# TASK DIRECTIONS
In the lines below, change every "counterclockwise" to "anticlockwise" and keep everything else the same. Leave the pictures out of your answer.

(Dataset excerpts)

———

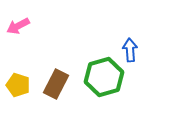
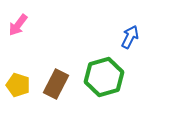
pink arrow: moved 1 px up; rotated 25 degrees counterclockwise
blue arrow: moved 13 px up; rotated 30 degrees clockwise
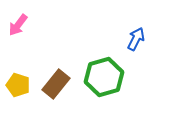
blue arrow: moved 6 px right, 2 px down
brown rectangle: rotated 12 degrees clockwise
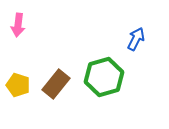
pink arrow: rotated 30 degrees counterclockwise
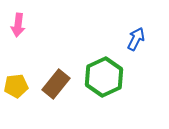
green hexagon: rotated 9 degrees counterclockwise
yellow pentagon: moved 2 px left, 1 px down; rotated 25 degrees counterclockwise
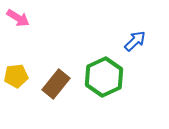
pink arrow: moved 7 px up; rotated 65 degrees counterclockwise
blue arrow: moved 1 px left, 2 px down; rotated 20 degrees clockwise
yellow pentagon: moved 10 px up
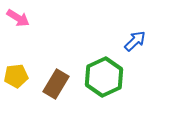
brown rectangle: rotated 8 degrees counterclockwise
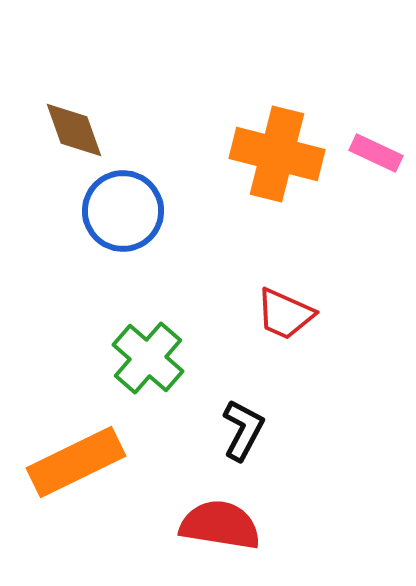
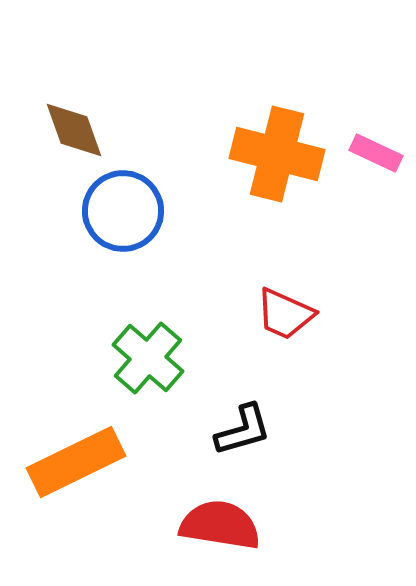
black L-shape: rotated 46 degrees clockwise
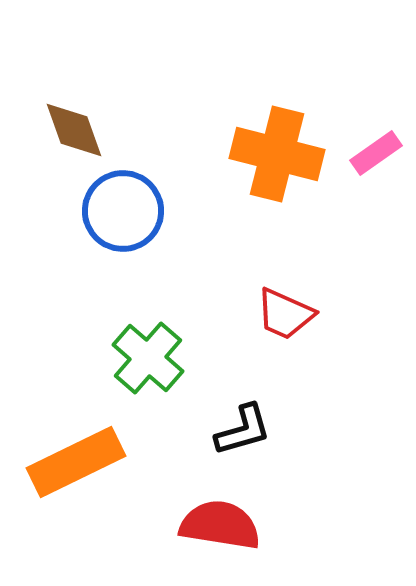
pink rectangle: rotated 60 degrees counterclockwise
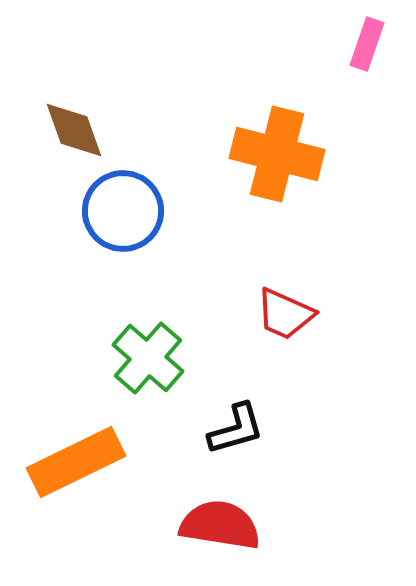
pink rectangle: moved 9 px left, 109 px up; rotated 36 degrees counterclockwise
black L-shape: moved 7 px left, 1 px up
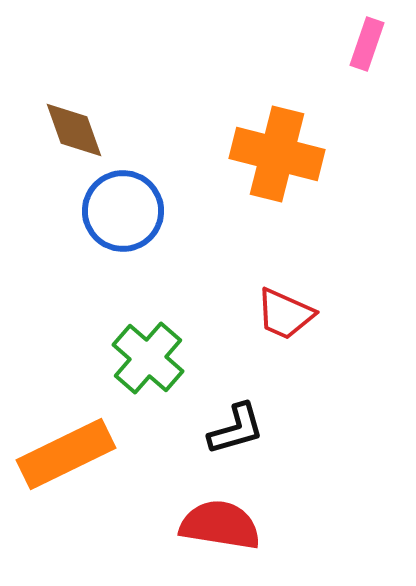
orange rectangle: moved 10 px left, 8 px up
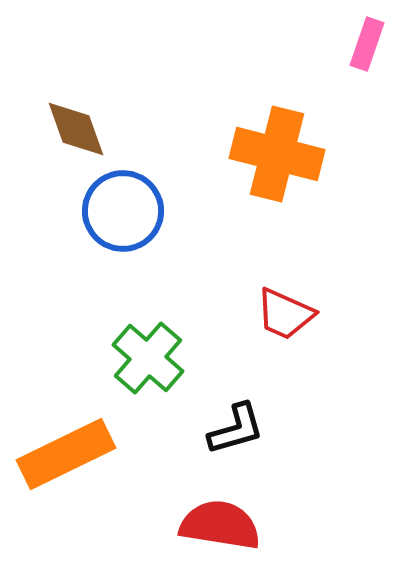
brown diamond: moved 2 px right, 1 px up
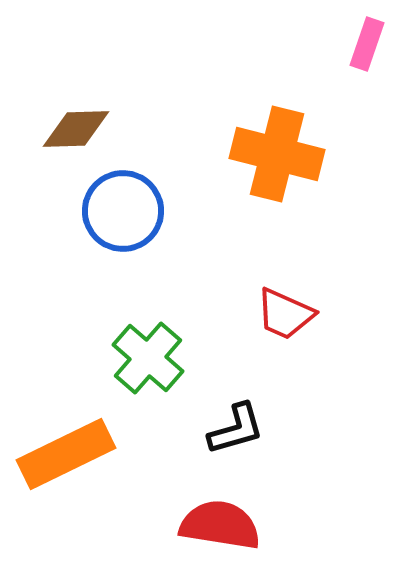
brown diamond: rotated 72 degrees counterclockwise
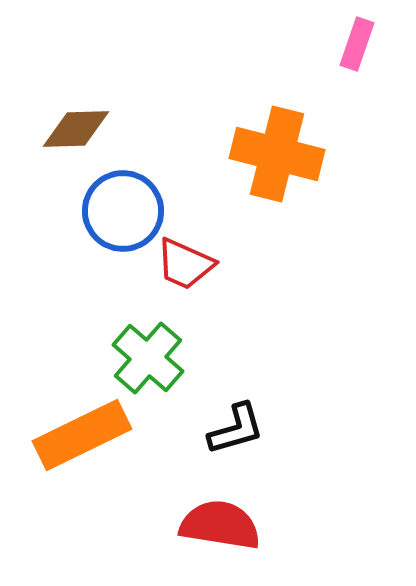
pink rectangle: moved 10 px left
red trapezoid: moved 100 px left, 50 px up
orange rectangle: moved 16 px right, 19 px up
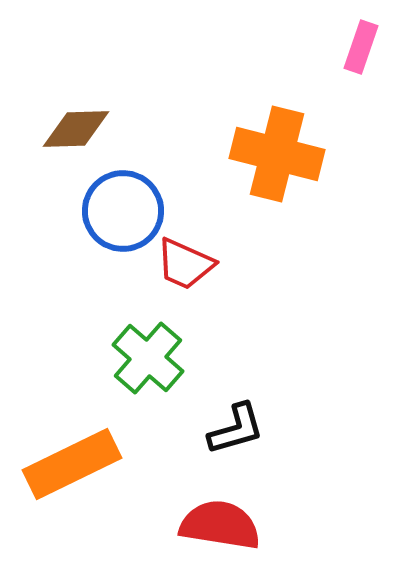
pink rectangle: moved 4 px right, 3 px down
orange rectangle: moved 10 px left, 29 px down
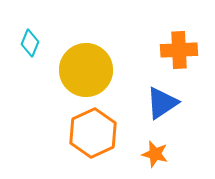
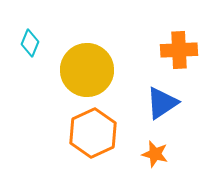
yellow circle: moved 1 px right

———

# FINISHED TASK
pink arrow: moved 1 px up; rotated 25 degrees anticlockwise
blue arrow: moved 13 px up; rotated 30 degrees clockwise
blue arrow: moved 6 px right, 2 px down
brown rectangle: rotated 12 degrees clockwise
pink arrow: rotated 30 degrees anticlockwise
green hexagon: rotated 9 degrees anticlockwise
yellow pentagon: moved 2 px left, 1 px down; rotated 25 degrees anticlockwise
pink arrow: moved 7 px up; rotated 65 degrees anticlockwise
blue arrow: moved 1 px left, 2 px down; rotated 20 degrees clockwise
yellow pentagon: moved 10 px up
brown rectangle: rotated 8 degrees anticlockwise
black L-shape: rotated 46 degrees clockwise
pink rectangle: rotated 60 degrees anticlockwise
pink rectangle: moved 9 px left, 109 px up; rotated 36 degrees anticlockwise
black L-shape: moved 7 px left, 1 px up
orange rectangle: moved 10 px left, 8 px up
brown diamond: moved 2 px right, 1 px up
brown diamond: rotated 72 degrees anticlockwise
pink rectangle: moved 10 px left
red trapezoid: moved 100 px left, 50 px up
orange rectangle: moved 16 px right, 19 px up
pink rectangle: moved 4 px right, 3 px down
orange rectangle: moved 10 px left, 29 px down
yellow circle: moved 1 px right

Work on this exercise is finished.